▸ Shape transformation data
· · · · · · ·
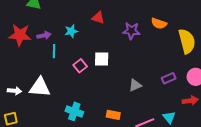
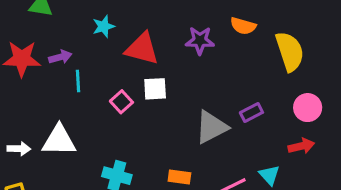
red triangle: (98, 18) -> (142, 49), moved, size x1.6
cyan star: (71, 31) -> (104, 26), moved
purple rectangle: (169, 78) -> (251, 113), moved
gray triangle: (135, 85) -> (211, 127), size x1.6

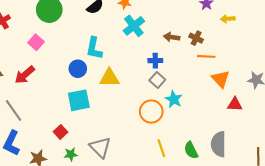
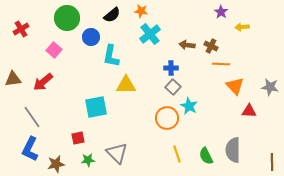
blue circle: (78, 69) -> (91, 37), moved
red square: (60, 132) -> (78, 138), turned 32

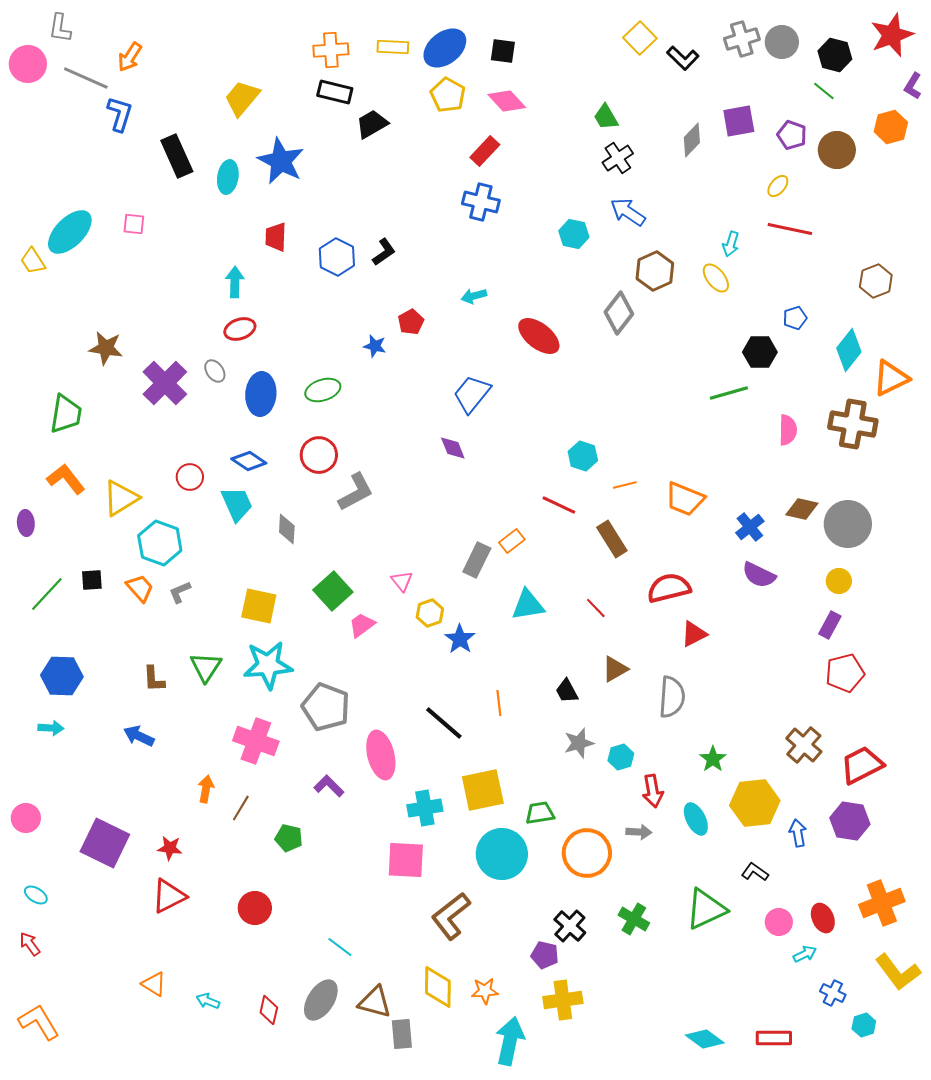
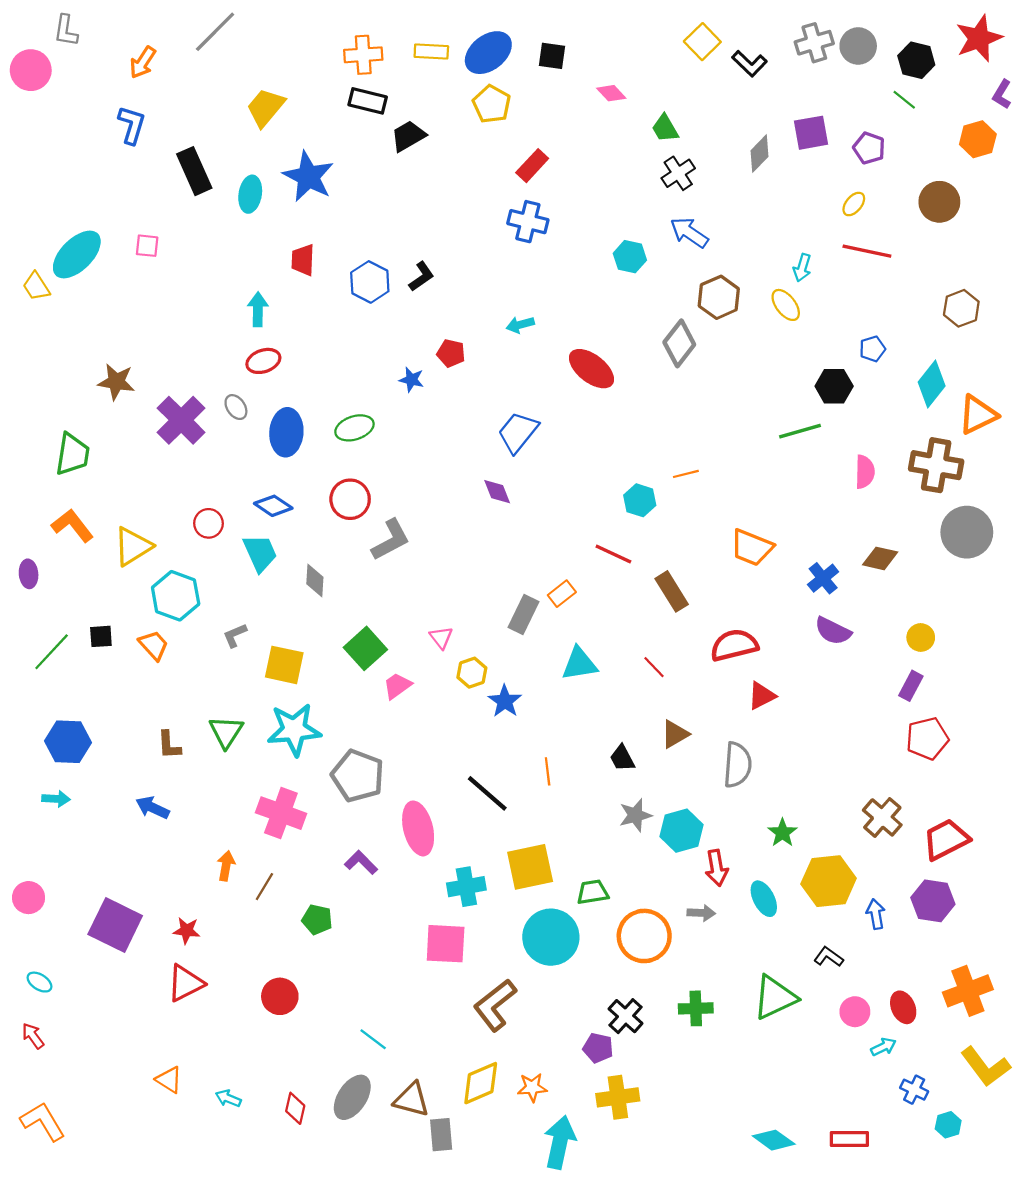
gray line: (86, 78) -> (215, 32), moved, turned -69
pink diamond: (507, 101) -> (611, 93), moved, size x0.7
brown circle: (837, 150) -> (939, 202), moved
red pentagon: (411, 322) -> (451, 353), turned -30
orange line: (625, 485) -> (686, 474), moved
gray circle: (848, 524) -> (967, 532), moved
gray L-shape: (180, 592) -> (235, 635), moved
cyan hexagon: (621, 757) -> (681, 831), size x1.5
green cross: (634, 919) -> (696, 1008), turned -32
yellow diamond: (438, 987) -> (481, 1083), turned 66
· · · · · · ·
▸ EXERCISE OBJECTIVE
From the line containing "cyan star: (71, 31) -> (104, 26), moved" through the line containing "gray L-shape: (180, 592) -> (235, 635), moved", copy every line above exactly, without pictures.

▸ OUTPUT FOR THIS EXERCISE
cyan star: (71, 31) -> (104, 26), moved
purple rectangle: (169, 78) -> (251, 113), moved
gray triangle: (135, 85) -> (211, 127), size x1.6

blue circle: (78, 69) -> (91, 37), moved
red square: (60, 132) -> (78, 138), turned 32

gray line: (86, 78) -> (215, 32), moved, turned -69
pink diamond: (507, 101) -> (611, 93), moved, size x0.7
brown circle: (837, 150) -> (939, 202), moved
red pentagon: (411, 322) -> (451, 353), turned -30
orange line: (625, 485) -> (686, 474), moved
gray circle: (848, 524) -> (967, 532), moved
gray L-shape: (180, 592) -> (235, 635), moved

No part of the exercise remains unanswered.